◆ Provided information:
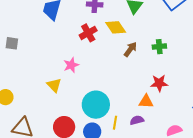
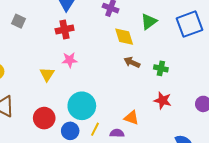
red cross: (88, 33) -> (65, 29), moved
brown arrow: (130, 49) -> (132, 62), turned -119
red star: (159, 83) -> (163, 100), moved

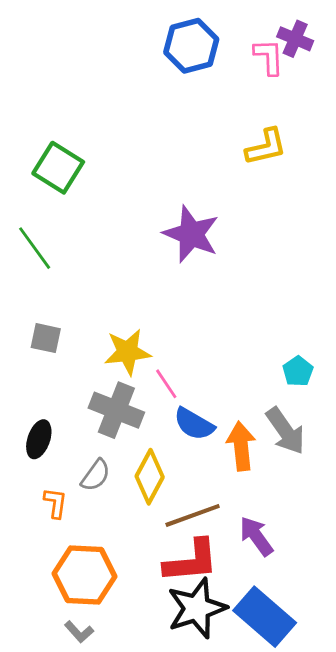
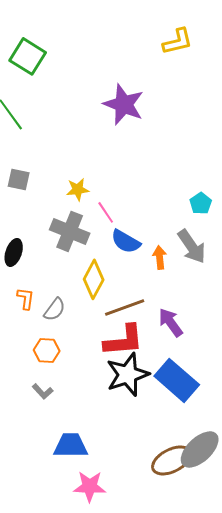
yellow star: (127, 352) -> (78, 189), size x0.7
orange arrow: (241, 446) -> (160, 257), size x0.7
gray semicircle: (96, 475) -> (55, 309), moved
orange hexagon: (85, 575) -> (47, 350), size x0.6

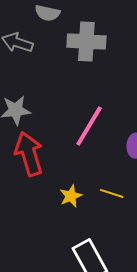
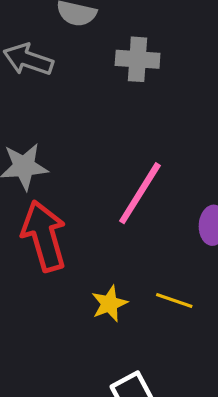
gray cross: (86, 42) -> (138, 59), size x0.7

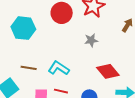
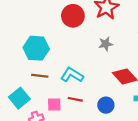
cyan hexagon: (23, 28) -> (36, 48), moved

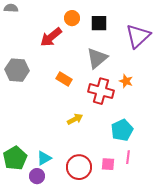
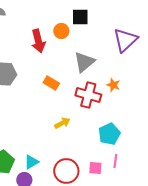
orange circle: (72, 18) -> (61, 31), moved
black square: (99, 23) -> (80, 17), moved
red arrow: (51, 37) -> (38, 41), turned -65

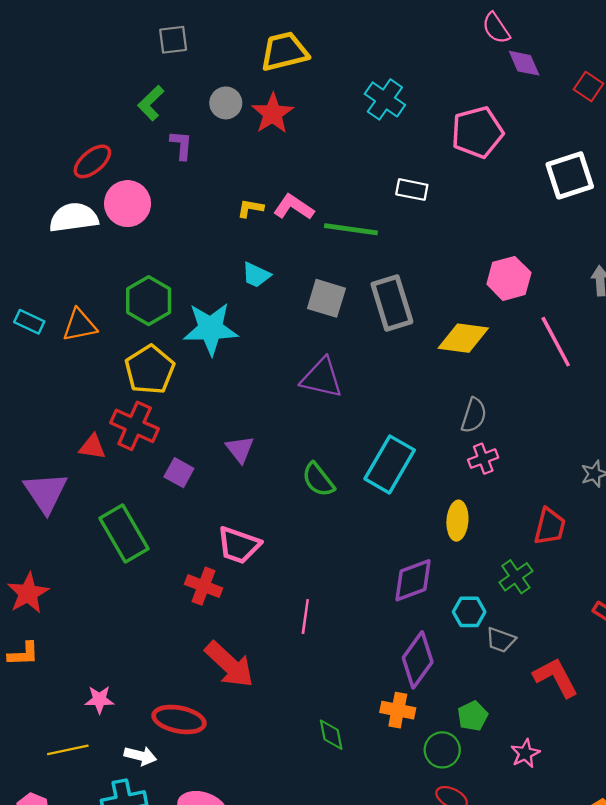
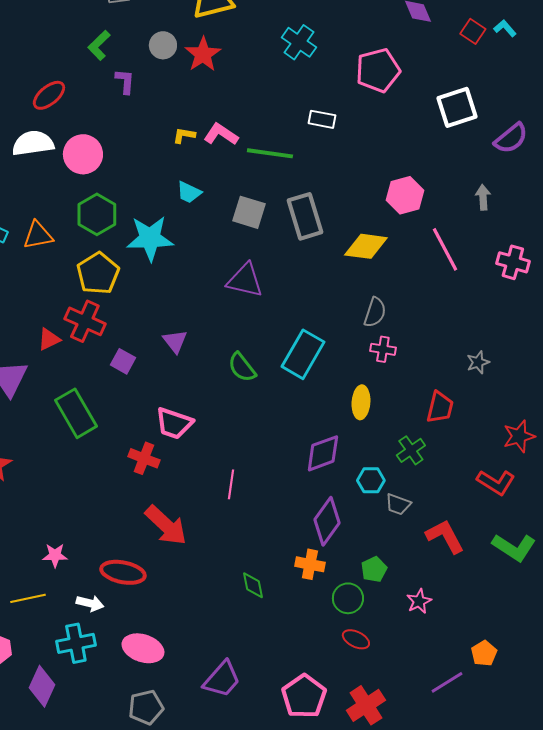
pink circle: (128, 204) -> (83, 154), moved
red triangle: (92, 447) -> (49, 339), turned -35
pink cross: (483, 459) -> (383, 349), turned 30

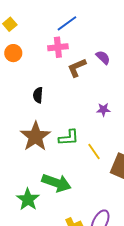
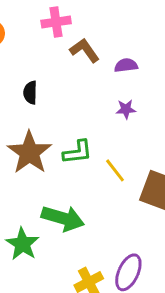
purple semicircle: (103, 57) -> (126, 65), moved, turned -49
brown L-shape: (77, 68) -> (85, 50), turned 80

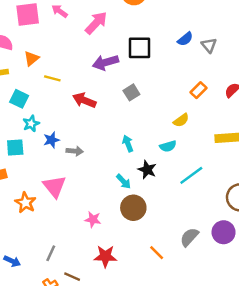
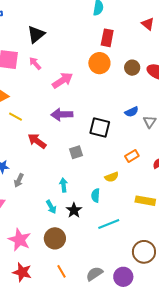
black square: (140, 48) -> (100, 128), moved
gray square: (131, 92) -> (76, 152), moved
cyan semicircle: (168, 146) -> (96, 195), turned 96
gray arrow: (75, 151) -> (19, 180), turned 96
cyan arrow: (124, 181) -> (51, 207), moved
pink star: (93, 220) -> (20, 240), size x1.6
orange line: (157, 253) -> (61, 271), moved

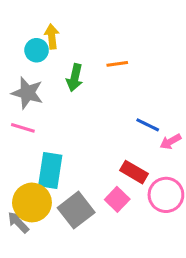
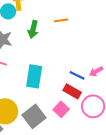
blue line: (148, 125) -> (77, 75), moved
cyan rectangle: (50, 171) -> (34, 76), moved

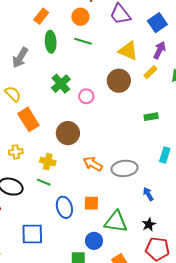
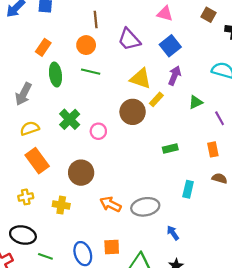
yellow rectangle: (150, 72) -> (156, 99), moved
yellow semicircle: (13, 94) -> (30, 128), moved, turned -60
green line: (44, 182) -> (45, 256), moved

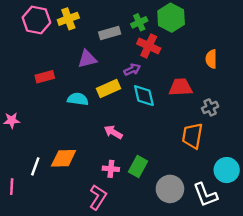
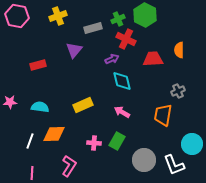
pink hexagon: (36, 20) -> (17, 16), moved
purple triangle: (87, 59) -> (74, 50), turned -36
red trapezoid: (181, 87) -> (153, 59), moved
yellow rectangle: (109, 89) -> (83, 105), moved
cyan semicircle: (78, 99) -> (40, 107), moved
pink arrow: (113, 132) -> (122, 112), moved
pink line: (12, 187) -> (32, 173), moved
pink L-shape: (98, 197) -> (69, 166), moved

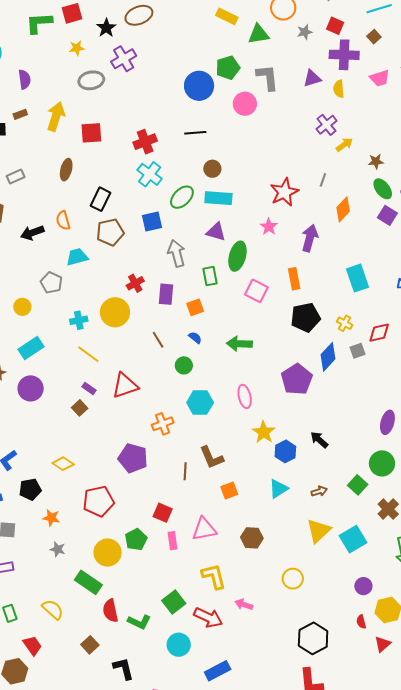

◆ Work request: What lines in the material above hold the string "semicircle"? List them.

◆ Written reply:
gray semicircle: (96, 475) -> (55, 309), moved
purple semicircle: (103, 57) -> (126, 65), moved, turned -49
cyan semicircle: (168, 146) -> (96, 195), turned 96
yellow semicircle: (13, 94) -> (30, 128), moved, turned -60
cyan semicircle: (78, 99) -> (40, 107), moved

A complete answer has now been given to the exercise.